Given the listing below, write out exactly the lines starting with the line that has "grey plate H13:K13" and going on through the line that has "orange round brick J11", both kept.

● **Provided records**:
********************
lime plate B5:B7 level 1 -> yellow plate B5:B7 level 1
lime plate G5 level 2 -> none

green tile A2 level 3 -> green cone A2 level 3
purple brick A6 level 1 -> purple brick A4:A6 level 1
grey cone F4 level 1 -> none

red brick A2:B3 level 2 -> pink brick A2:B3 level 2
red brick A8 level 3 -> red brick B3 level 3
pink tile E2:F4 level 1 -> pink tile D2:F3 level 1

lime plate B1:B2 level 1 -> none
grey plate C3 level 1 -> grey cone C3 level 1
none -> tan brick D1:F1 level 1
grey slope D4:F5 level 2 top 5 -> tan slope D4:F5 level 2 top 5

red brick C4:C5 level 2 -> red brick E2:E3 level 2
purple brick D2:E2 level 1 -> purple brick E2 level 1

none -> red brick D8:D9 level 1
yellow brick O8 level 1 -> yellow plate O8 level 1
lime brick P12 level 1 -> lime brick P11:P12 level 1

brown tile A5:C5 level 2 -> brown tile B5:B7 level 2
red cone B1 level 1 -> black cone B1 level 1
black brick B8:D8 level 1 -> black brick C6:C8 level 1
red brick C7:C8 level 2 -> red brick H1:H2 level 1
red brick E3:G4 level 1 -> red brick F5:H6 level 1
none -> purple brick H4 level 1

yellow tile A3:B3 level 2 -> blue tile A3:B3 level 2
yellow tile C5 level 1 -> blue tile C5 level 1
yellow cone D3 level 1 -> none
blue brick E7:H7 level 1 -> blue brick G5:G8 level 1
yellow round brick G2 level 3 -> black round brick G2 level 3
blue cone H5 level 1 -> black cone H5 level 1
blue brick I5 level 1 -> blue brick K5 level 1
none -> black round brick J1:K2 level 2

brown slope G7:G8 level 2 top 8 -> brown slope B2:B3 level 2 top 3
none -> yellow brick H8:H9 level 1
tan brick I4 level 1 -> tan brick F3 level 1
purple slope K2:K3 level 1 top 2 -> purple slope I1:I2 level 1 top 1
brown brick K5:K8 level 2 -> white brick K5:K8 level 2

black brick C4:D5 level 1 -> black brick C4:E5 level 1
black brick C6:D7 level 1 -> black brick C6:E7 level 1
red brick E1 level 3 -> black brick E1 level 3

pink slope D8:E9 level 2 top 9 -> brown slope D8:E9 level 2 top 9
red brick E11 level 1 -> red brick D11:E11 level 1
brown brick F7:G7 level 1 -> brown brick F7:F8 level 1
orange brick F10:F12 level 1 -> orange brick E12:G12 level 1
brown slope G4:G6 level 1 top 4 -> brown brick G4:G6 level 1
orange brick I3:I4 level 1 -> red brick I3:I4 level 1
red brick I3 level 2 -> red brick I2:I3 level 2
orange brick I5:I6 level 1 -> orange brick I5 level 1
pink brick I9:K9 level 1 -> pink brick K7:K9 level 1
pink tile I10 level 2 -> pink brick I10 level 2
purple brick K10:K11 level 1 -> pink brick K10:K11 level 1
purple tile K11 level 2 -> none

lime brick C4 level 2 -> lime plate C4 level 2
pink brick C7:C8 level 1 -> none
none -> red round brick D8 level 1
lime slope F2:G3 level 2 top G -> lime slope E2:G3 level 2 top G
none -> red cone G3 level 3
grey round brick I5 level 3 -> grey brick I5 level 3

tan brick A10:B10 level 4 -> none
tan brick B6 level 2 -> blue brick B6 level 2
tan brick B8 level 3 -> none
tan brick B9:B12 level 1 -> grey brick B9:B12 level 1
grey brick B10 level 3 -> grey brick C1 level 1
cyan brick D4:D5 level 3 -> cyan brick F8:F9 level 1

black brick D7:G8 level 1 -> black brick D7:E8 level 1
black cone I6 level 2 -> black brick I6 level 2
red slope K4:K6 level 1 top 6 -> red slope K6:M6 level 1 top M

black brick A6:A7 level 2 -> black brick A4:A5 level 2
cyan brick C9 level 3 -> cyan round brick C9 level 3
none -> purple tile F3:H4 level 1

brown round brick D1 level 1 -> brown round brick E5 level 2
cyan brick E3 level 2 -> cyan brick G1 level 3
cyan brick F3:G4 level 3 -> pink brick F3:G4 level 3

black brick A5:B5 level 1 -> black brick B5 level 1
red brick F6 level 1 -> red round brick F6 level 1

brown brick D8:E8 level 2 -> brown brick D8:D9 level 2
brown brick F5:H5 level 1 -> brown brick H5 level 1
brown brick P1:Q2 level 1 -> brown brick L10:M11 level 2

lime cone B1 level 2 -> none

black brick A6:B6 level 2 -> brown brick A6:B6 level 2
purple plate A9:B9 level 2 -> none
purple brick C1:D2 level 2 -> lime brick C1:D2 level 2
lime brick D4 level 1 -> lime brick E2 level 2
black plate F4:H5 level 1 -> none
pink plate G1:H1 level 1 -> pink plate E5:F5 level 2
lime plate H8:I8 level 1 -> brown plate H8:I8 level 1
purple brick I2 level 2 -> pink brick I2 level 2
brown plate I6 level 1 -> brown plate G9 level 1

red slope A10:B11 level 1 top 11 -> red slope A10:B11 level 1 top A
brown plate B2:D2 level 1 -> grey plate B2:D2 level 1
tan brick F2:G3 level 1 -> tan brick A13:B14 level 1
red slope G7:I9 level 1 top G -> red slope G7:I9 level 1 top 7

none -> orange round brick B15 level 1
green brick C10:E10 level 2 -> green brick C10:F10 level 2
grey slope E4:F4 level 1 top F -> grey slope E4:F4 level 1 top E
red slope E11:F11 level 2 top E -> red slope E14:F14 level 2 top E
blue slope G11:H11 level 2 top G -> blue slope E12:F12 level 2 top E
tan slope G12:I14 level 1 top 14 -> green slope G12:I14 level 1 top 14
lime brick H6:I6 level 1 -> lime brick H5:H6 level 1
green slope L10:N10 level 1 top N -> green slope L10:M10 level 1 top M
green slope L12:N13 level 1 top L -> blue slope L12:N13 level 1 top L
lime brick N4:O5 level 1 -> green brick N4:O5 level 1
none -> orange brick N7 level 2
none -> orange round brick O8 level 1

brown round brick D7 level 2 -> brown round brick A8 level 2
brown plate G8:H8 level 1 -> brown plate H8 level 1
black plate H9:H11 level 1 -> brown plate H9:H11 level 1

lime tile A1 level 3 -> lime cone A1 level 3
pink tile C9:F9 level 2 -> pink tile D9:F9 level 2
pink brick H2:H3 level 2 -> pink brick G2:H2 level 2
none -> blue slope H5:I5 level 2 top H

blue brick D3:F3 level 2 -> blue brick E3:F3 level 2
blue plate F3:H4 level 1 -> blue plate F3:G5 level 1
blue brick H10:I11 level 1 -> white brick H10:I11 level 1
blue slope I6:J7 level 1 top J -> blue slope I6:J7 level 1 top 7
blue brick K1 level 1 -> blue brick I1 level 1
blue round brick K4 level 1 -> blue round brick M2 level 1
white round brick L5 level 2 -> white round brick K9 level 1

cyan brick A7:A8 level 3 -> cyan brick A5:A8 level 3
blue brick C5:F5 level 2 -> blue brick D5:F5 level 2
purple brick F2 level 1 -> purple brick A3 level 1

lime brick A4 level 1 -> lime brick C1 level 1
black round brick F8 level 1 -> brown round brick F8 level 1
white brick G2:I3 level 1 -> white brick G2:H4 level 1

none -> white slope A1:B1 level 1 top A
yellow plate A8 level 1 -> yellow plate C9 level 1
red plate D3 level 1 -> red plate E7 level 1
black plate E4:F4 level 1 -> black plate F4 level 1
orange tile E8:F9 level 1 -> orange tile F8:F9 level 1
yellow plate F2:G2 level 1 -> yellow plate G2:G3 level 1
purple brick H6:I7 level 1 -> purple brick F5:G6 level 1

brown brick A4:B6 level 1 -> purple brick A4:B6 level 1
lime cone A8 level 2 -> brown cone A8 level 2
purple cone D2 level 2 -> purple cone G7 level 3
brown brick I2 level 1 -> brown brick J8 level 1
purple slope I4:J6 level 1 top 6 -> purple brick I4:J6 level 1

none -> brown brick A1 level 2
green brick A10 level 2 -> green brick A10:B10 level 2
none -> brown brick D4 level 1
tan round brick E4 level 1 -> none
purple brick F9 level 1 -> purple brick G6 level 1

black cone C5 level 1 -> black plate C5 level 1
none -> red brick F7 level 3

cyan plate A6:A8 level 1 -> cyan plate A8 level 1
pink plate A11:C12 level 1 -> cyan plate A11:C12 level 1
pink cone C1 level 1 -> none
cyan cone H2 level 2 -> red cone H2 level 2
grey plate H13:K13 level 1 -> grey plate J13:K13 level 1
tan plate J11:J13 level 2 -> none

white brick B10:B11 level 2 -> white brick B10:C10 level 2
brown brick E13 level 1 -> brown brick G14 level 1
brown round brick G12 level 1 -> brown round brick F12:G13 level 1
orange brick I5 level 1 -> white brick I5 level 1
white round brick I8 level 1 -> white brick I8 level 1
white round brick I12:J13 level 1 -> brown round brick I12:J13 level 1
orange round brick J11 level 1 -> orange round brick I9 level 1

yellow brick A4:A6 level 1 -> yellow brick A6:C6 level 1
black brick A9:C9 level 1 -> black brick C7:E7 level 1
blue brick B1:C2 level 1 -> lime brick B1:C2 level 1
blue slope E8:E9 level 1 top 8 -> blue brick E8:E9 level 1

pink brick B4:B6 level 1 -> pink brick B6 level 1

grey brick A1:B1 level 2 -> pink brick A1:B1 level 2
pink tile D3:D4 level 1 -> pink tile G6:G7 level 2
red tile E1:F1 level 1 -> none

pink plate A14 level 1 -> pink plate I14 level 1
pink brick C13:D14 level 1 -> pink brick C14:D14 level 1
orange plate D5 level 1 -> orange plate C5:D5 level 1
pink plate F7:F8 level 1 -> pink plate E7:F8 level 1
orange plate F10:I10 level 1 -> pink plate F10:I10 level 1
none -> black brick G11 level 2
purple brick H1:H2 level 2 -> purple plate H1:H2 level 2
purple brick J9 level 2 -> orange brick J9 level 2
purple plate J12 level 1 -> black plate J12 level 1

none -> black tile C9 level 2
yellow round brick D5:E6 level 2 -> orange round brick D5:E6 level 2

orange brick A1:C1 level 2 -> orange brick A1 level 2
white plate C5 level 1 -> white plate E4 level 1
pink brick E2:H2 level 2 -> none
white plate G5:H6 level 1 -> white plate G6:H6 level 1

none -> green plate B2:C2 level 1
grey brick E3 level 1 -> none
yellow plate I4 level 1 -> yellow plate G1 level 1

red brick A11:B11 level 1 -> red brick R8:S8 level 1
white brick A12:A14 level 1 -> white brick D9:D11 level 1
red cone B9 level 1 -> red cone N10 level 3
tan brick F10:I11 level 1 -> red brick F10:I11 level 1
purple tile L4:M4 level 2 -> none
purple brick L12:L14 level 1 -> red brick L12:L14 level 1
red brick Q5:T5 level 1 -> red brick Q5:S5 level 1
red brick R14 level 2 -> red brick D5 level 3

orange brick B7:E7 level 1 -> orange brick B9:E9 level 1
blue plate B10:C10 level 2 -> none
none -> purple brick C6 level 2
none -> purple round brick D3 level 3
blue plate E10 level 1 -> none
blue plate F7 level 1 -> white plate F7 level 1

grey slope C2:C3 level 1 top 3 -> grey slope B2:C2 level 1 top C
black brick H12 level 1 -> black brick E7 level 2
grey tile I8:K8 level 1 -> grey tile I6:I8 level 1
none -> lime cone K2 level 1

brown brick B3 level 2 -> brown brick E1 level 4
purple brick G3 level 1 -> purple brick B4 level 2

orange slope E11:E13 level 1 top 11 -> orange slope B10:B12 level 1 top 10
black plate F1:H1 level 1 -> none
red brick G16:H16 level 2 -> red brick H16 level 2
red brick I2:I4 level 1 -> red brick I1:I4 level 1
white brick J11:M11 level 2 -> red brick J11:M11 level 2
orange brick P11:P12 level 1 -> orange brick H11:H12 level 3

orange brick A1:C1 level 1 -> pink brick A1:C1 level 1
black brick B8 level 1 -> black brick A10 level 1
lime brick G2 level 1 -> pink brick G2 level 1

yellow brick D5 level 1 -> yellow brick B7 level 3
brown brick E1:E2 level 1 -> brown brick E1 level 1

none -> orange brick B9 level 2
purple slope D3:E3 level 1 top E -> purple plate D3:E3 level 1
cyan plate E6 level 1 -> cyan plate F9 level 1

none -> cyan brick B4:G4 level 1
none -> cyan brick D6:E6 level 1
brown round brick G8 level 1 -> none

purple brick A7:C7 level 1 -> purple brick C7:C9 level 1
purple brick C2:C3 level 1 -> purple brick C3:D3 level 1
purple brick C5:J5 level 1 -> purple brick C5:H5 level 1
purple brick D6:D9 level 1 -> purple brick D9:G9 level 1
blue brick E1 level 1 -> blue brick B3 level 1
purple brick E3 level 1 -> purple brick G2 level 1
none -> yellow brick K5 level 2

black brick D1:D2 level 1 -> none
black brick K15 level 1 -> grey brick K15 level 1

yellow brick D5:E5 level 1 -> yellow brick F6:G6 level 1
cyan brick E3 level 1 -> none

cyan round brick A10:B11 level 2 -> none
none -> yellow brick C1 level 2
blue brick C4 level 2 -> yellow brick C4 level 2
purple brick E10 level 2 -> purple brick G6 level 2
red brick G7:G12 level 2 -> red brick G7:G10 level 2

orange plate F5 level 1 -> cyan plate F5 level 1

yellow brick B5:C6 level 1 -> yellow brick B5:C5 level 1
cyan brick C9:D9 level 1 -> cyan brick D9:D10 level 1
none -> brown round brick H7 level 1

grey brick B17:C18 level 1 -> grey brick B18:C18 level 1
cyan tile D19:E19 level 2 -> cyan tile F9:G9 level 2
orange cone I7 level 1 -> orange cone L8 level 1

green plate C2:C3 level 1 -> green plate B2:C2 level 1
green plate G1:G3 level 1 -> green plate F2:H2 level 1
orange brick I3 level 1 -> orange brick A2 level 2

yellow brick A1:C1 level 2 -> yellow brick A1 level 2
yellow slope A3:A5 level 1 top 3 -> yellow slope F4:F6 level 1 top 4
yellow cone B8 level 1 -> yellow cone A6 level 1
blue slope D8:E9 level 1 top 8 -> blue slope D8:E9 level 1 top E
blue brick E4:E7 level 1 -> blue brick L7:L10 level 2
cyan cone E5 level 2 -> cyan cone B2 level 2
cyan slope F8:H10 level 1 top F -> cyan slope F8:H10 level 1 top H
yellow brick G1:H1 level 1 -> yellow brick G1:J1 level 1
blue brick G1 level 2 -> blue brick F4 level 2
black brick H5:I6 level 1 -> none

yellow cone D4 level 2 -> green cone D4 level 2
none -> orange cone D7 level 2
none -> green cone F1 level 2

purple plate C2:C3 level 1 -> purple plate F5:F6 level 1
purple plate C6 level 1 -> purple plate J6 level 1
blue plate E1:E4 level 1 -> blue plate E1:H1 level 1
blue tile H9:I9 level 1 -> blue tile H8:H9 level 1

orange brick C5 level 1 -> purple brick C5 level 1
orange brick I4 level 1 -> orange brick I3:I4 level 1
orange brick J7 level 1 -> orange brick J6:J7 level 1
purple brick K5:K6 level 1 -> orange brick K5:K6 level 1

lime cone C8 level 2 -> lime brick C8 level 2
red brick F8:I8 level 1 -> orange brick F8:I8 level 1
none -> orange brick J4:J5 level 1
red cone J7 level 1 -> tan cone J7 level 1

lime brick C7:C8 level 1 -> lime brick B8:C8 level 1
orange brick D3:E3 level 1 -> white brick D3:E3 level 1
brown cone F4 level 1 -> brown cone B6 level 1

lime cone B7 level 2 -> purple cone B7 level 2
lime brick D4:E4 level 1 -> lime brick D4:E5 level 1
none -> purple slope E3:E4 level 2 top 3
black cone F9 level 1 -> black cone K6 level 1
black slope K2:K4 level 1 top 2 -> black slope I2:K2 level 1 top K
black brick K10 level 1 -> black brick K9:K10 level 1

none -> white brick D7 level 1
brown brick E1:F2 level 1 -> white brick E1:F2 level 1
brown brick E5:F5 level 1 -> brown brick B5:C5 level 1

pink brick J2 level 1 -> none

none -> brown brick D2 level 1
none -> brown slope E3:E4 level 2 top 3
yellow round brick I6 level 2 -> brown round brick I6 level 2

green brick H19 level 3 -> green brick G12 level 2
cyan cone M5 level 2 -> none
********************
● **Written answer**:
grey plate H13:K13 level 1 -> grey plate J13:K13 level 1
tan plate J11:J13 level 2 -> none

white brick B10:B11 level 2 -> white brick B10:C10 level 2
brown brick E13 level 1 -> brown brick G14 level 1
brown round brick G12 level 1 -> brown round brick F12:G13 level 1
orange brick I5 level 1 -> white brick I5 level 1
white round brick I8 level 1 -> white brick I8 level 1
white round brick I12:J13 level 1 -> brown round brick I12:J13 level 1
orange round brick J11 level 1 -> orange round brick I9 level 1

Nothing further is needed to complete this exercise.